» Request
Two lines below mark the span: the one containing "building: none -> [482,6,511,45]" and the one containing "building: none -> [144,295,178,331]". Set down both, plus every line between, exactly as they stand, and nothing else.

» Given records

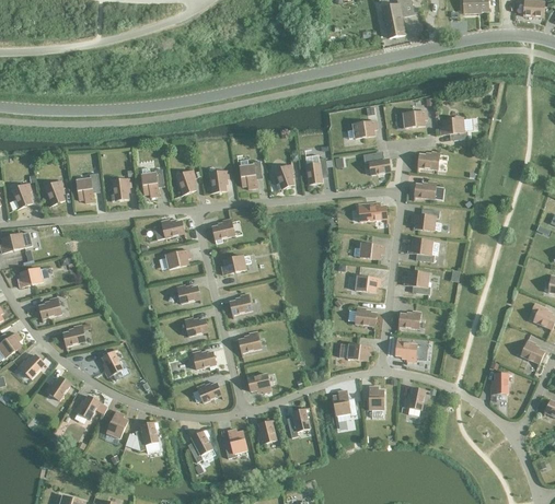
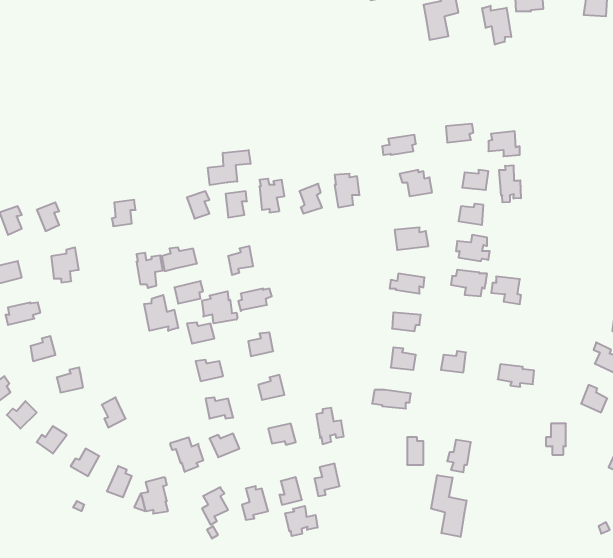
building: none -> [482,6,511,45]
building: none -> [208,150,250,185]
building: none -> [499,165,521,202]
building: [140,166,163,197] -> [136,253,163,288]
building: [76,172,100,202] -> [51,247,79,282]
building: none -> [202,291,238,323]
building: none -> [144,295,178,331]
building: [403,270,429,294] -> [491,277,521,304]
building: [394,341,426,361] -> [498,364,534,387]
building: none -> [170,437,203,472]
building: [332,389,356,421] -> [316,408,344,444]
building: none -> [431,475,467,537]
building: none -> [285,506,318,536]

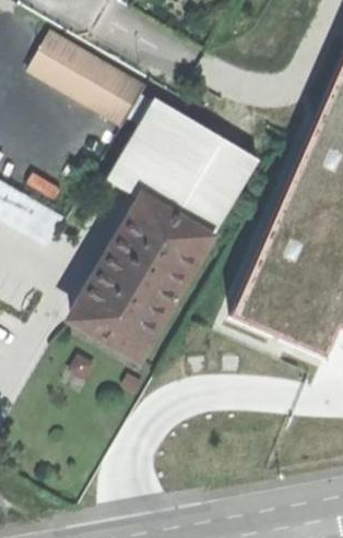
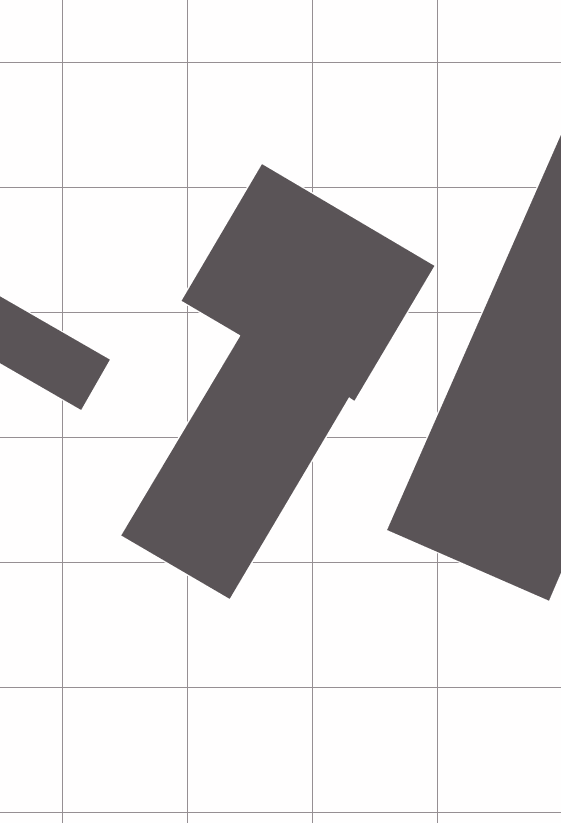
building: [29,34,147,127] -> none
---
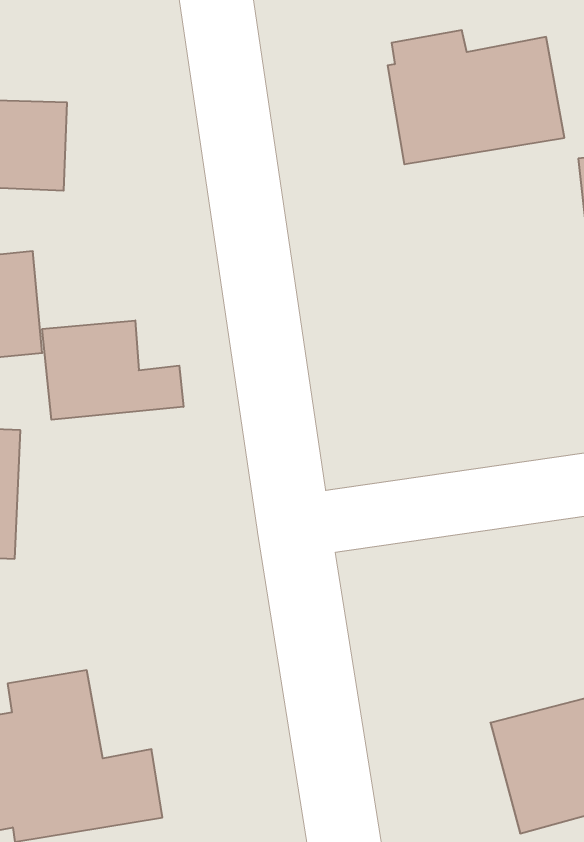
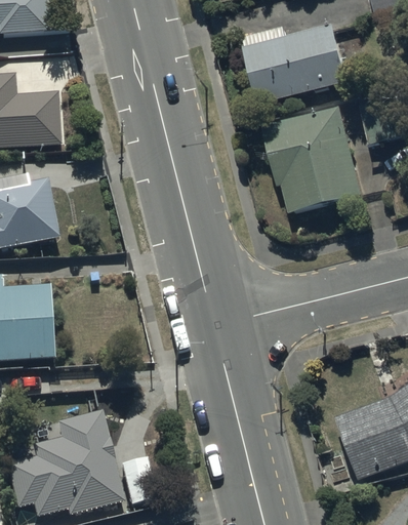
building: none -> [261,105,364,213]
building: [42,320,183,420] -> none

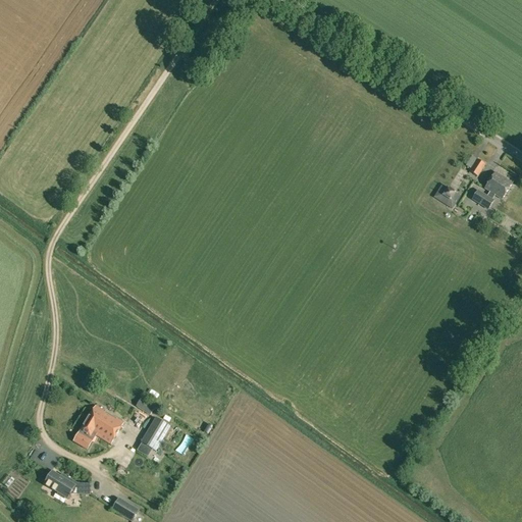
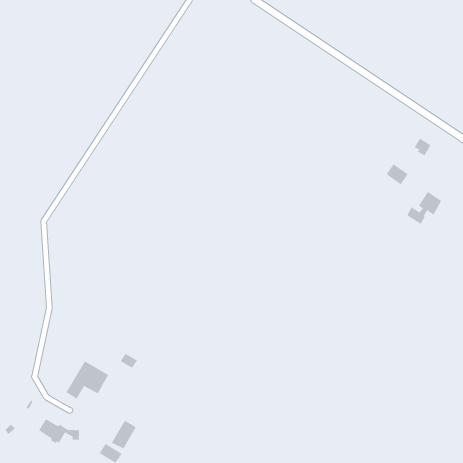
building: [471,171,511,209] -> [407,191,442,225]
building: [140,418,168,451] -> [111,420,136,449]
...
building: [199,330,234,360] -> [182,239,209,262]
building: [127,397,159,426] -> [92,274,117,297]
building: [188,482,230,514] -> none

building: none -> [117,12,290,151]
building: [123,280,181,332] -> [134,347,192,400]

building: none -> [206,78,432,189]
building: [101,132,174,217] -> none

» Solution
building: none -> [482,6,511,45]
building: none -> [208,150,250,185]
building: none -> [499,165,521,202]
building: [140,166,163,197] -> [136,253,163,288]
building: [76,172,100,202] -> [51,247,79,282]
building: none -> [202,291,238,323]
building: none -> [144,295,178,331]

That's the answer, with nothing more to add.